*What you should do:*
The data is to be repeated exactly, with the images removed.

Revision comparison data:
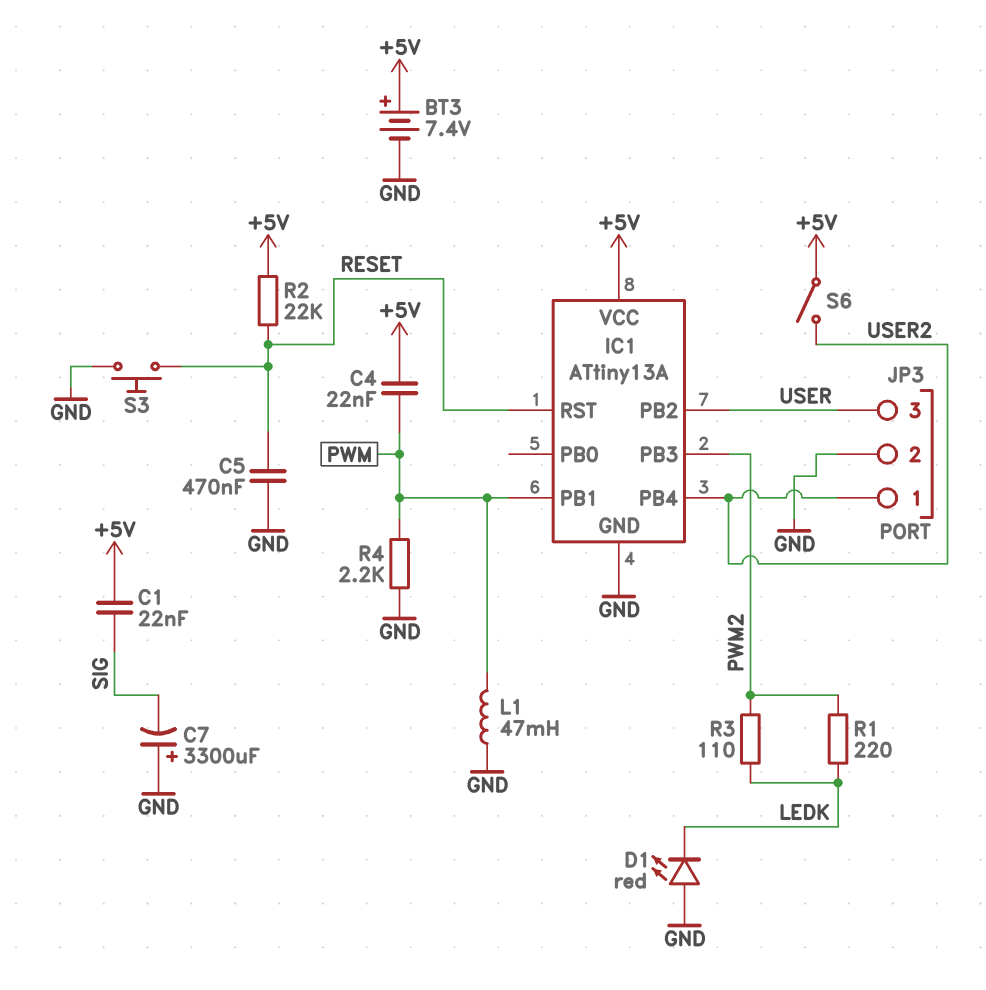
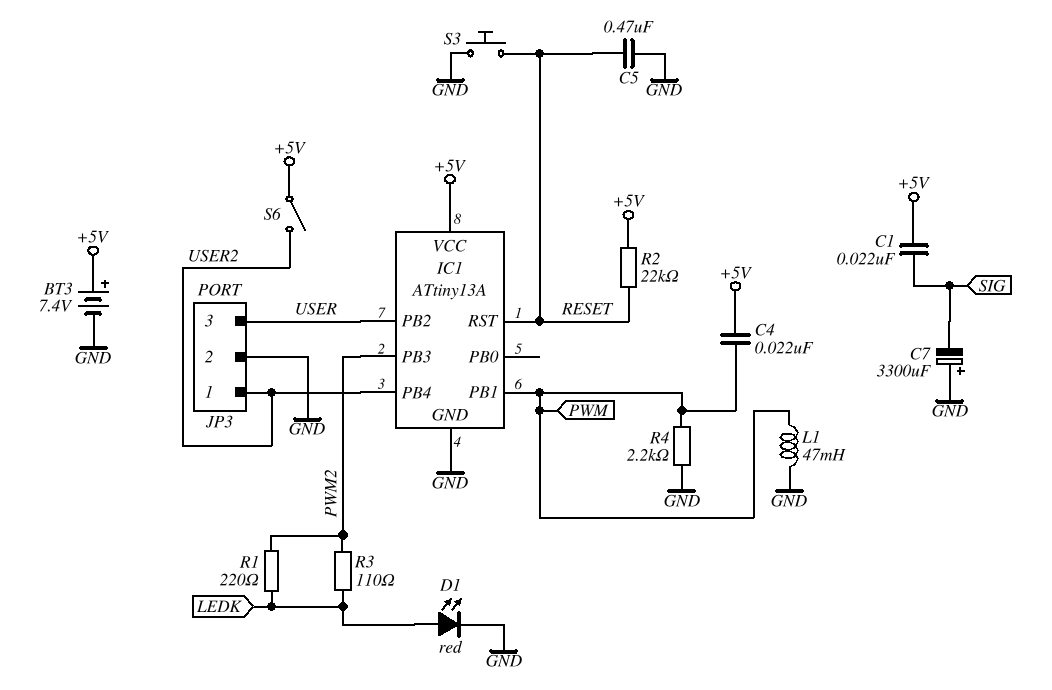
D1: LED red (A GND, K LEDK) -> LED red (A LEDK, K GND)

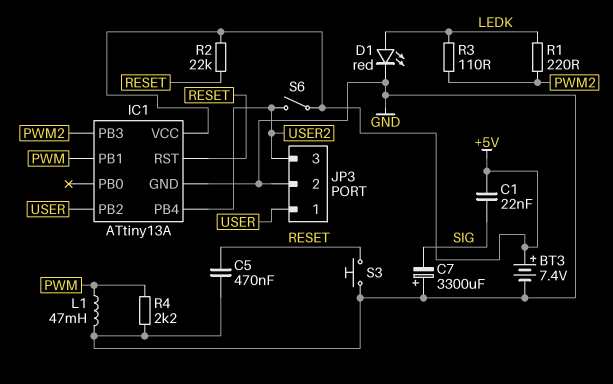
C4: 22nF (+5V, PWM) -> none
JP3 pin 1: USER2 -> USER
JP3 pin 3: USER -> USER2

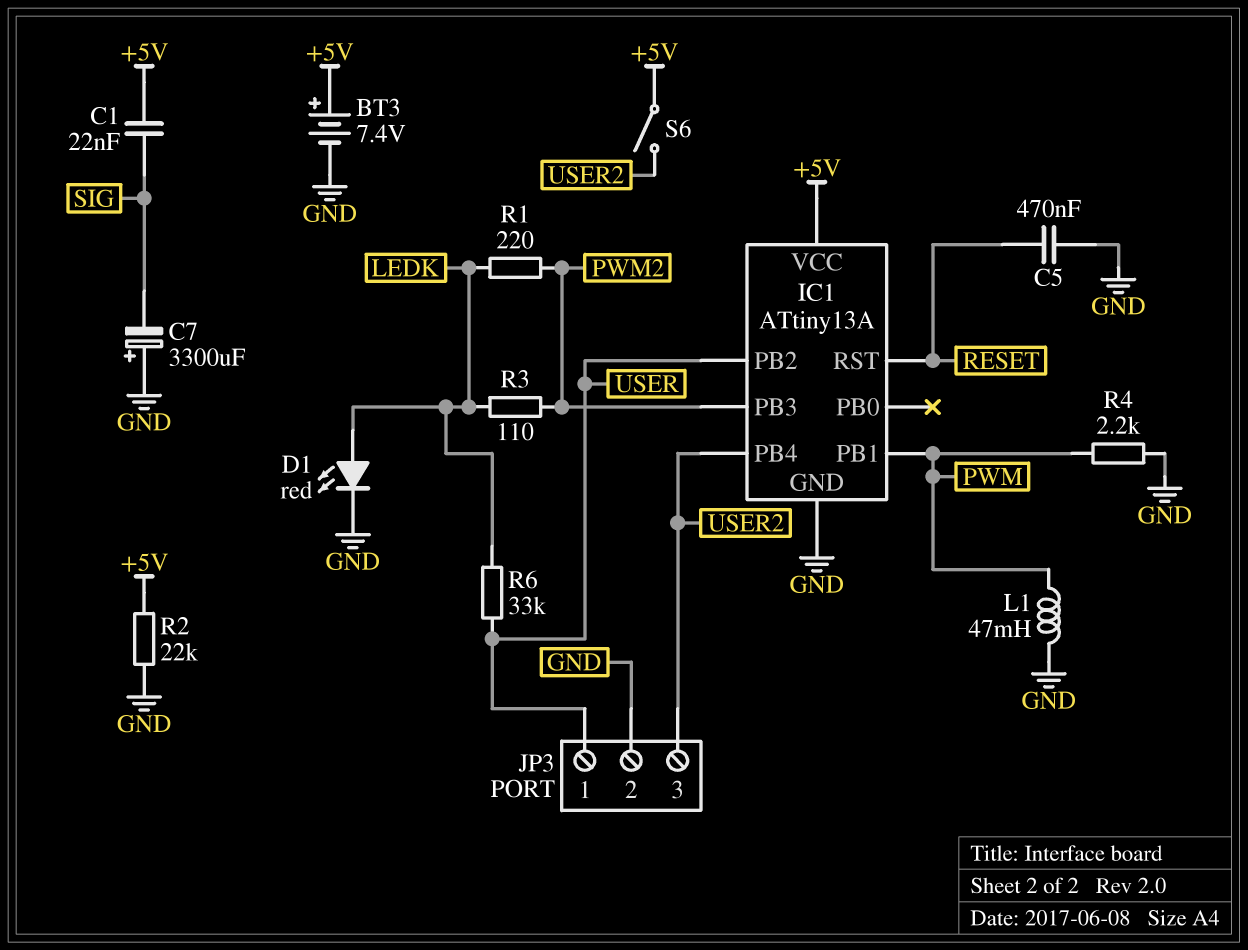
R2: 22k (+5V, RESET) -> 22k (+5V, GND)
R6: none -> 33k (LEDK, USER)
S3: button (GND, RESET) -> none

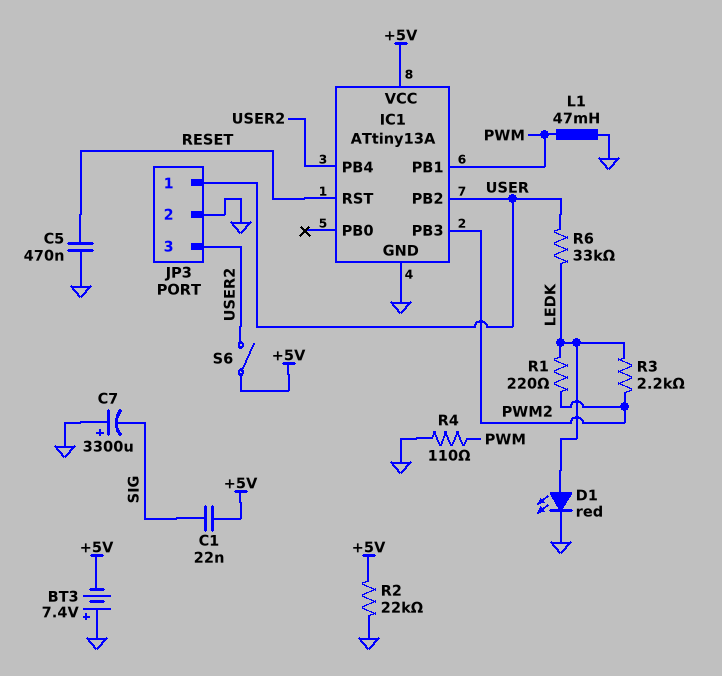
BT3: 7.4V (plus +5V, minus GND) -> 7.4V (plus GND, minus +5V)
R3: 110 (LEDK, PWM2) -> 2.2k (LEDK, PWM2)
R4: 2.2k (GND, PWM) -> 110 (GND, PWM)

*Solution to the exercise:*
D1: LED red (A GND, K LEDK) -> LED red (A LEDK, K GND)

C4: 22nF (+5V, PWM) -> none
JP3 pin 1: USER2 -> USER
JP3 pin 3: USER -> USER2

R2: 22k (+5V, RESET) -> 22k (+5V, GND)
R6: none -> 33k (LEDK, USER)
S3: button (GND, RESET) -> none

BT3: 7.4V (plus +5V, minus GND) -> 7.4V (plus GND, minus +5V)
R3: 110 (LEDK, PWM2) -> 2.2k (LEDK, PWM2)
R4: 2.2k (GND, PWM) -> 110 (GND, PWM)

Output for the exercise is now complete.